*WHAT IS NEEDED:*
Return the line that contains "Give the pixel-coordinate" plus every line after it to the end of the entries below, exactly as given, and stop there.

Collected data:

________

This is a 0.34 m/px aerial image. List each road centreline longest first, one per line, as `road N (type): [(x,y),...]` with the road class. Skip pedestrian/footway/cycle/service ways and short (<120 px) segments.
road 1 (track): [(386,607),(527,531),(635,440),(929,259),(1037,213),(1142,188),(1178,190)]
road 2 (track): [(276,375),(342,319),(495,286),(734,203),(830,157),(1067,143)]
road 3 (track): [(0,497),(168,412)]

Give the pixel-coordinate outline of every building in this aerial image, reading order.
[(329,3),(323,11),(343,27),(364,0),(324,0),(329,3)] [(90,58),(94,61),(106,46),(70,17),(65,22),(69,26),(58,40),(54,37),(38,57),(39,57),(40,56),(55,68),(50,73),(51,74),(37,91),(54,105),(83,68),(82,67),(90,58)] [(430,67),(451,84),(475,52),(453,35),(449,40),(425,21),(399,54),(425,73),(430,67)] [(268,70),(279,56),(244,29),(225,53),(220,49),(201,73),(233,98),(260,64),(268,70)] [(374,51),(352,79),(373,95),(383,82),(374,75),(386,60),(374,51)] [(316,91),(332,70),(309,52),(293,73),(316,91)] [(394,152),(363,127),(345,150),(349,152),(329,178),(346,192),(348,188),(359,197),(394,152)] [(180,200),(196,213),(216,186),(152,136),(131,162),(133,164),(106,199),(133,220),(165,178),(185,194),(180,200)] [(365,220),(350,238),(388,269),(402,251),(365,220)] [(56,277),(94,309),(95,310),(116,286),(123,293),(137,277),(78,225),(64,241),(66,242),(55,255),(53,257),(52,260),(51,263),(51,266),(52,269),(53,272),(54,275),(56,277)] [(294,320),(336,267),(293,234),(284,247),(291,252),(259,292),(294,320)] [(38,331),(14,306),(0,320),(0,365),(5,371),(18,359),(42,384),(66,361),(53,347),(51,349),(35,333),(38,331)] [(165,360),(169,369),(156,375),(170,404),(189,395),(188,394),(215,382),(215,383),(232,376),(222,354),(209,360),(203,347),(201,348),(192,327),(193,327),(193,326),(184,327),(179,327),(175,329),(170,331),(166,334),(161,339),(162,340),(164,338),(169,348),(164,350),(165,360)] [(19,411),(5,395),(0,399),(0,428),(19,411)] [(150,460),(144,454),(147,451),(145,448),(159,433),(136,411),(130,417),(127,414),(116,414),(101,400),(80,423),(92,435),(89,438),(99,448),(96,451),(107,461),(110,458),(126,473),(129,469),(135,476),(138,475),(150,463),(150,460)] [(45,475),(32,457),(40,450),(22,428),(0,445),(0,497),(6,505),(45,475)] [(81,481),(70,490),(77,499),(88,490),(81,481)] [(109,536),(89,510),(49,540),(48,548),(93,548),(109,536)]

________

*ANSWER FOR THE TASK:*
Give the pixel-coordinate outline of every building in this aerial image, reading order.
[(329,3),(323,11),(343,27),(364,0),(324,0),(329,3)] [(90,58),(94,61),(106,46),(70,17),(65,22),(69,26),(58,40),(54,37),(38,57),(39,57),(40,56),(55,68),(50,73),(51,74),(37,91),(54,105),(83,68),(82,67),(90,58)] [(430,67),(451,84),(475,52),(453,35),(449,40),(425,21),(399,54),(425,73),(430,67)] [(268,70),(279,56),(244,29),(225,53),(220,49),(201,73),(233,98),(260,64),(268,70)] [(374,51),(352,79),(373,95),(383,82),(374,75),(386,60),(374,51)] [(316,91),(332,70),(309,52),(293,73),(316,91)] [(394,152),(363,127),(345,150),(349,152),(329,178),(346,192),(348,188),(359,197),(394,152)] [(180,200),(196,213),(216,186),(152,136),(131,162),(133,164),(106,199),(133,220),(165,178),(185,194),(180,200)] [(365,220),(350,238),(388,269),(402,251),(365,220)] [(56,277),(94,309),(95,310),(116,286),(123,293),(137,277),(78,225),(64,241),(66,242),(55,255),(53,257),(52,260),(51,263),(51,266),(52,269),(53,272),(54,275),(56,277)] [(294,320),(336,267),(293,234),(284,247),(291,252),(259,292),(294,320)] [(38,331),(14,306),(0,320),(0,365),(5,371),(18,359),(42,384),(66,361),(53,347),(51,349),(35,333),(38,331)] [(165,360),(169,369),(156,375),(170,404),(189,395),(188,394),(215,382),(215,383),(232,376),(222,354),(209,360),(203,347),(201,348),(192,327),(193,327),(193,326),(184,327),(179,327),(175,329),(170,331),(166,334),(161,339),(162,340),(164,338),(169,348),(164,350),(165,360)] [(19,411),(5,395),(0,399),(0,428),(19,411)] [(150,460),(144,454),(147,451),(145,448),(159,433),(136,411),(130,417),(127,414),(116,414),(101,400),(80,423),(92,435),(89,438),(99,448),(96,451),(107,461),(110,458),(126,473),(129,469),(135,476),(138,475),(150,463),(150,460)] [(45,475),(32,457),(40,450),(22,428),(0,445),(0,497),(6,505),(45,475)] [(81,481),(70,490),(77,499),(88,490),(81,481)] [(109,536),(89,510),(49,540),(48,548),(93,548),(109,536)]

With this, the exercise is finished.